What to work on:
Write out exactly the lines of the entries below from the one holding "red semicircle: (541, 71)" to the one holding "green ellipse: (653, 443)", inclusive, and leave out all other lines.

Stored data
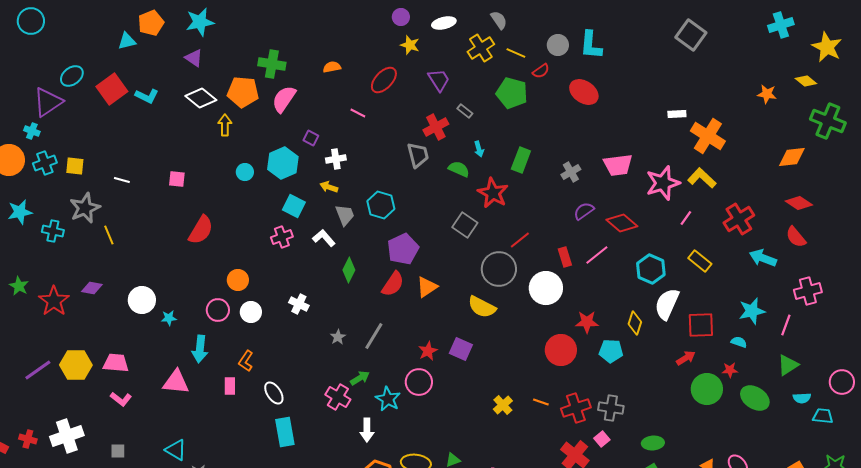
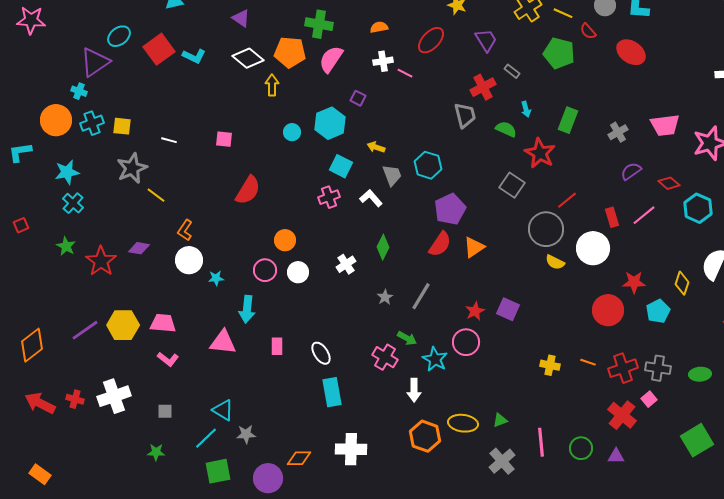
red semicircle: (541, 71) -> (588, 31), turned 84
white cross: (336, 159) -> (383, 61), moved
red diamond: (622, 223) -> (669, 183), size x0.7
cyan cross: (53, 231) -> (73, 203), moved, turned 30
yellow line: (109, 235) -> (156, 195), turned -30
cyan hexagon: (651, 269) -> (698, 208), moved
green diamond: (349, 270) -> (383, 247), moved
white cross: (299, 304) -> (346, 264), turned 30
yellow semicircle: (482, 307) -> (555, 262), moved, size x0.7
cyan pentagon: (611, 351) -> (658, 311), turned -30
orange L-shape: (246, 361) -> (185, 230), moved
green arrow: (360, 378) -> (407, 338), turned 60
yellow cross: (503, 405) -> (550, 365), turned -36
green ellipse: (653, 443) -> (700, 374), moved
--
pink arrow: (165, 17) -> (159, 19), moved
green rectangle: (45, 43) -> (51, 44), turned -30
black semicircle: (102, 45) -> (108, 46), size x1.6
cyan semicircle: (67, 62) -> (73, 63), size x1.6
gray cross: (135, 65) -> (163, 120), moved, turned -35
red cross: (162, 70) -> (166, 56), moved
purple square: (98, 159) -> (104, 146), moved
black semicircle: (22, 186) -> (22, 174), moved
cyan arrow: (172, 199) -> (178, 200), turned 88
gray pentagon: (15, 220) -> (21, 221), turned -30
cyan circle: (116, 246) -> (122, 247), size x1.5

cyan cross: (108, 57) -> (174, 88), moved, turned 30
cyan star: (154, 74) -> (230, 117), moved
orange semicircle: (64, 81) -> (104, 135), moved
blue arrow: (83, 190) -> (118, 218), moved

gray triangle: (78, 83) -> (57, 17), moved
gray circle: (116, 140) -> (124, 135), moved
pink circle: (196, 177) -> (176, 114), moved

Output of the exercise:
red semicircle: (541, 71) -> (588, 31), turned 84
white cross: (336, 159) -> (383, 61), moved
red diamond: (622, 223) -> (669, 183), size x0.7
cyan cross: (53, 231) -> (73, 203), moved, turned 30
yellow line: (109, 235) -> (156, 195), turned -30
cyan hexagon: (651, 269) -> (698, 208), moved
green diamond: (349, 270) -> (383, 247), moved
white cross: (299, 304) -> (346, 264), turned 30
yellow semicircle: (482, 307) -> (555, 262), moved, size x0.7
cyan pentagon: (611, 351) -> (658, 311), turned -30
orange L-shape: (246, 361) -> (185, 230), moved
green arrow: (360, 378) -> (407, 338), turned 60
yellow cross: (503, 405) -> (550, 365), turned -36
green ellipse: (653, 443) -> (700, 374), moved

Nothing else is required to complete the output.